# START OF Records supplied

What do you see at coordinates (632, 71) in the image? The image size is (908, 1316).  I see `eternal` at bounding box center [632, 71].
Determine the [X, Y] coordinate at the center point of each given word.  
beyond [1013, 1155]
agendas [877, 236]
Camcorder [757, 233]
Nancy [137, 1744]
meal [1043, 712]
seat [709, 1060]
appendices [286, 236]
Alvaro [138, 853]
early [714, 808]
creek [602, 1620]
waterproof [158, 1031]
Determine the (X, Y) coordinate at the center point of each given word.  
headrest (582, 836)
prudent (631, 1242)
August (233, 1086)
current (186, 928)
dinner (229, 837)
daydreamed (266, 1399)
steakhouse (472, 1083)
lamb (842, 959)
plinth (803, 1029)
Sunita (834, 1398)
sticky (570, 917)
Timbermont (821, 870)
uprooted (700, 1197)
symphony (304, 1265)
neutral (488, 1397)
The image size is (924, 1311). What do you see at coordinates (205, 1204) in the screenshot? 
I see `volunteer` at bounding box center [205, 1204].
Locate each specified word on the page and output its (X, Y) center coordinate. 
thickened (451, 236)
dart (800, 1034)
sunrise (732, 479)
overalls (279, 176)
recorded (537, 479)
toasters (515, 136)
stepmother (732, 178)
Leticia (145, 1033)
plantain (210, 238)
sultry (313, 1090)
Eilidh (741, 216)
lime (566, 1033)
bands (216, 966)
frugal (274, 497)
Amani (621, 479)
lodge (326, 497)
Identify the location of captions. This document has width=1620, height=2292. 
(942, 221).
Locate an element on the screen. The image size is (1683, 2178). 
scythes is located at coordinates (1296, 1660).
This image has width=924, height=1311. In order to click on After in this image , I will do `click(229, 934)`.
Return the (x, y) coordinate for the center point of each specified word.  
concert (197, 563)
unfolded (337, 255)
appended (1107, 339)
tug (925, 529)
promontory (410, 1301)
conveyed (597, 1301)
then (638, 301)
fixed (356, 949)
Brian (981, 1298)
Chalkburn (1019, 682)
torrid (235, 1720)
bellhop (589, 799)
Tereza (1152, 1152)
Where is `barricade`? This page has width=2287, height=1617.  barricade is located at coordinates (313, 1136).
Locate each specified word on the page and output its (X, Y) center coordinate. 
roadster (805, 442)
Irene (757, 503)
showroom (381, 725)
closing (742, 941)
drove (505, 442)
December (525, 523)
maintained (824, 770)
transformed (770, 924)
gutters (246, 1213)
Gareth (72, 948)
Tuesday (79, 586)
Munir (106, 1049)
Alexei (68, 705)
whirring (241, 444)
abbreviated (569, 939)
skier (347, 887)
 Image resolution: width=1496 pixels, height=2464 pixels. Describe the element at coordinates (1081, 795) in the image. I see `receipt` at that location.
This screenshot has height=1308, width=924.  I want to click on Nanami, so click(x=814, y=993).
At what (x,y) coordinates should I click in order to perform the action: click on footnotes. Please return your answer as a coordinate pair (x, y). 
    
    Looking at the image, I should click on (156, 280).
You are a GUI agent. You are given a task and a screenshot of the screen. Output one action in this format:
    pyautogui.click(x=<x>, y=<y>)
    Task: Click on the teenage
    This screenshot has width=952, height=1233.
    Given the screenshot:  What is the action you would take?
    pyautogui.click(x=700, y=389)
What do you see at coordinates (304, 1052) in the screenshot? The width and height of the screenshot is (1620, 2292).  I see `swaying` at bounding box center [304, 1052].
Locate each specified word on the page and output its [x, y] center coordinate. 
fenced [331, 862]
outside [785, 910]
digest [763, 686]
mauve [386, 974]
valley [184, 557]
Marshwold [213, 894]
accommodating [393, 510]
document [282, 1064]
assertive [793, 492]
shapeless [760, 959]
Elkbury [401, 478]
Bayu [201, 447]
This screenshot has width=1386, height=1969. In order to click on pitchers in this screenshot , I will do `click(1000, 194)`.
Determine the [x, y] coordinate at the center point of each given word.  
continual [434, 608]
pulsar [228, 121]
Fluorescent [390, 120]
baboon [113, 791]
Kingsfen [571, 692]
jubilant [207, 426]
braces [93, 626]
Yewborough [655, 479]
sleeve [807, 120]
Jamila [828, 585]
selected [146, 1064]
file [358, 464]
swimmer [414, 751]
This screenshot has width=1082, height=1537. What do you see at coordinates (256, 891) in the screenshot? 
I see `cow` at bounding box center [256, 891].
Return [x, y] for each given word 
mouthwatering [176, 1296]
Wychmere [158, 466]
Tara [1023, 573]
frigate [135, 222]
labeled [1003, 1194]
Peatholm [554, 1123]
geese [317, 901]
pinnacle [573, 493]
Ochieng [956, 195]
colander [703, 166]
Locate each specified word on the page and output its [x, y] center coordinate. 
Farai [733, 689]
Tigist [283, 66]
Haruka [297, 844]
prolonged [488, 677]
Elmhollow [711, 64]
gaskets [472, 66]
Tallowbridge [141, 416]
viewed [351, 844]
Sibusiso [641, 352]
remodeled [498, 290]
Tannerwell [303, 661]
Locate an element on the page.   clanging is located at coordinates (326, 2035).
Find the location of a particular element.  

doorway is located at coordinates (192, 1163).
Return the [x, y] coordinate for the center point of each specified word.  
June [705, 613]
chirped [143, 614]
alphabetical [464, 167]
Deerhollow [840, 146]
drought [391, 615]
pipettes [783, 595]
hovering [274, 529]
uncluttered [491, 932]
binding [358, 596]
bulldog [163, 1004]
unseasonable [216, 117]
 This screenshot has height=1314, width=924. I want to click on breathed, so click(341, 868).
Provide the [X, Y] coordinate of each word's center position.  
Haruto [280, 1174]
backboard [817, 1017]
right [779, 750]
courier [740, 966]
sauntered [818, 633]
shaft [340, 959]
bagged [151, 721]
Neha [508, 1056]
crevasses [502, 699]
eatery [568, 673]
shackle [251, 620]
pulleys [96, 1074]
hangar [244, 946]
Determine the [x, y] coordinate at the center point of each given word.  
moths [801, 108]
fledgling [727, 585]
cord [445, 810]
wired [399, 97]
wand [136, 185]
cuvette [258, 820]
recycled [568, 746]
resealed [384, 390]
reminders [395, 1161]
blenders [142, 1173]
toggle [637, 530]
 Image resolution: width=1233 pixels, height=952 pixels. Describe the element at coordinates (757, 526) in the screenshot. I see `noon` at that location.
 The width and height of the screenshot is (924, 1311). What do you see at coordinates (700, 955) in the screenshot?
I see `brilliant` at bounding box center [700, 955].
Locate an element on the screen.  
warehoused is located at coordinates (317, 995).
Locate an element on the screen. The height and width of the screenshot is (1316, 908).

# END OF Records supplied

● Problem to work on
Reproduce the data above, swapping each occurrence of "center point" for "midpoint" and leaving everything else unchanged.

● Answer to the problem
What do you see at coordinates (632, 71) in the image? The image size is (908, 1316).  I see `eternal` at bounding box center [632, 71].
Determine the [X, Y] coordinate at the midpoint of each given word.  
beyond [1013, 1155]
agendas [877, 236]
Camcorder [757, 233]
Nancy [137, 1744]
meal [1043, 712]
seat [709, 1060]
appendices [286, 236]
Alvaro [138, 853]
early [714, 808]
creek [602, 1620]
waterproof [158, 1031]
Determine the (X, Y) coordinate at the midpoint of each given word.  
headrest (582, 836)
prudent (631, 1242)
August (233, 1086)
current (186, 928)
dinner (229, 837)
daydreamed (266, 1399)
steakhouse (472, 1083)
lamb (842, 959)
plinth (803, 1029)
Sunita (834, 1398)
sticky (570, 917)
Timbermont (821, 870)
uprooted (700, 1197)
symphony (304, 1265)
neutral (488, 1397)
The image size is (924, 1311). What do you see at coordinates (205, 1204) in the screenshot? 
I see `volunteer` at bounding box center [205, 1204].
Locate each specified word on the page and output its (X, Y) center coordinate. 
thickened (451, 236)
dart (800, 1034)
sunrise (732, 479)
overalls (279, 176)
recorded (537, 479)
toasters (515, 136)
stepmother (732, 178)
Leticia (145, 1033)
plantain (210, 238)
sultry (313, 1090)
Eilidh (741, 216)
lime (566, 1033)
bands (216, 966)
frugal (274, 497)
Amani (621, 479)
lodge (326, 497)
Identify the location of captions. This document has width=1620, height=2292. 
(942, 221).
Locate an element on the screen. The image size is (1683, 2178). 
scythes is located at coordinates (1296, 1660).
This image has width=924, height=1311. In order to click on After in this image , I will do `click(229, 934)`.
Return the (x, y) coordinate for the midpoint of each specified word.  
concert (197, 563)
unfolded (337, 255)
appended (1107, 339)
tug (925, 529)
promontory (410, 1301)
conveyed (597, 1301)
then (638, 301)
fixed (356, 949)
Brian (981, 1298)
Chalkburn (1019, 682)
torrid (235, 1720)
bellhop (589, 799)
Tereza (1152, 1152)
Where is `barricade`? This page has width=2287, height=1617.  barricade is located at coordinates (313, 1136).
Locate each specified word on the page and output its (X, Y) center coordinate. 
roadster (805, 442)
Irene (757, 503)
showroom (381, 725)
closing (742, 941)
drove (505, 442)
December (525, 523)
maintained (824, 770)
transformed (770, 924)
gutters (246, 1213)
Gareth (72, 948)
Tuesday (79, 586)
Munir (106, 1049)
Alexei (68, 705)
whirring (241, 444)
abbreviated (569, 939)
skier (347, 887)
 Image resolution: width=1496 pixels, height=2464 pixels. Describe the element at coordinates (1081, 795) in the image. I see `receipt` at that location.
This screenshot has height=1308, width=924.  I want to click on Nanami, so click(x=814, y=993).
At what (x,y) coordinates should I click in order to perform the action: click on footnotes. Please return your answer as a coordinate pair (x, y). 
    
    Looking at the image, I should click on (156, 280).
You are a GUI agent. You are given a task and a screenshot of the screen. Output one action in this format:
    pyautogui.click(x=<x>, y=<y>)
    Task: Click on the teenage
    This screenshot has width=952, height=1233.
    Given the screenshot:  What is the action you would take?
    pyautogui.click(x=700, y=389)
What do you see at coordinates (304, 1052) in the screenshot? The width and height of the screenshot is (1620, 2292).  I see `swaying` at bounding box center [304, 1052].
Locate each specified word on the page and output its [x, y] center coordinate. 
fenced [331, 862]
outside [785, 910]
digest [763, 686]
mauve [386, 974]
valley [184, 557]
Marshwold [213, 894]
accommodating [393, 510]
document [282, 1064]
assertive [793, 492]
shapeless [760, 959]
Elkbury [401, 478]
Bayu [201, 447]
This screenshot has width=1386, height=1969. In order to click on pitchers in this screenshot , I will do `click(1000, 194)`.
Determine the [x, y] coordinate at the midpoint of each given word.  
continual [434, 608]
pulsar [228, 121]
Fluorescent [390, 120]
baboon [113, 791]
Kingsfen [571, 692]
jubilant [207, 426]
braces [93, 626]
Yewborough [655, 479]
sleeve [807, 120]
Jamila [828, 585]
selected [146, 1064]
file [358, 464]
swimmer [414, 751]
This screenshot has width=1082, height=1537. What do you see at coordinates (256, 891) in the screenshot? 
I see `cow` at bounding box center [256, 891].
Return [x, y] for each given word 
mouthwatering [176, 1296]
Wychmere [158, 466]
Tara [1023, 573]
frigate [135, 222]
labeled [1003, 1194]
Peatholm [554, 1123]
geese [317, 901]
pinnacle [573, 493]
Ochieng [956, 195]
colander [703, 166]
Locate each specified word on the page and output its [x, y] center coordinate. 
Farai [733, 689]
Tigist [283, 66]
Haruka [297, 844]
prolonged [488, 677]
Elmhollow [711, 64]
gaskets [472, 66]
Tallowbridge [141, 416]
viewed [351, 844]
Sibusiso [641, 352]
remodeled [498, 290]
Tannerwell [303, 661]
Locate an element on the page.   clanging is located at coordinates (326, 2035).
Find the location of a particular element.  

doorway is located at coordinates (192, 1163).
Return the [x, y] coordinate for the midpoint of each specified word.  
June [705, 613]
chirped [143, 614]
alphabetical [464, 167]
Deerhollow [840, 146]
drought [391, 615]
pipettes [783, 595]
hovering [274, 529]
uncluttered [491, 932]
binding [358, 596]
bulldog [163, 1004]
unseasonable [216, 117]
 This screenshot has height=1314, width=924. I want to click on breathed, so click(341, 868).
Provide the [X, Y] coordinate of each word's center position.  
Haruto [280, 1174]
backboard [817, 1017]
right [779, 750]
courier [740, 966]
sauntered [818, 633]
shaft [340, 959]
bagged [151, 721]
Neha [508, 1056]
crevasses [502, 699]
eatery [568, 673]
shackle [251, 620]
pulleys [96, 1074]
hangar [244, 946]
Determine the [x, y] coordinate at the midpoint of each given word.  
moths [801, 108]
fledgling [727, 585]
cord [445, 810]
wired [399, 97]
wand [136, 185]
cuvette [258, 820]
recycled [568, 746]
resealed [384, 390]
reminders [395, 1161]
blenders [142, 1173]
toggle [637, 530]
 Image resolution: width=1233 pixels, height=952 pixels. Describe the element at coordinates (757, 526) in the screenshot. I see `noon` at that location.
 The width and height of the screenshot is (924, 1311). What do you see at coordinates (700, 955) in the screenshot?
I see `brilliant` at bounding box center [700, 955].
Locate an element on the screen.  
warehoused is located at coordinates (317, 995).
Locate an element on the screen. The height and width of the screenshot is (1316, 908).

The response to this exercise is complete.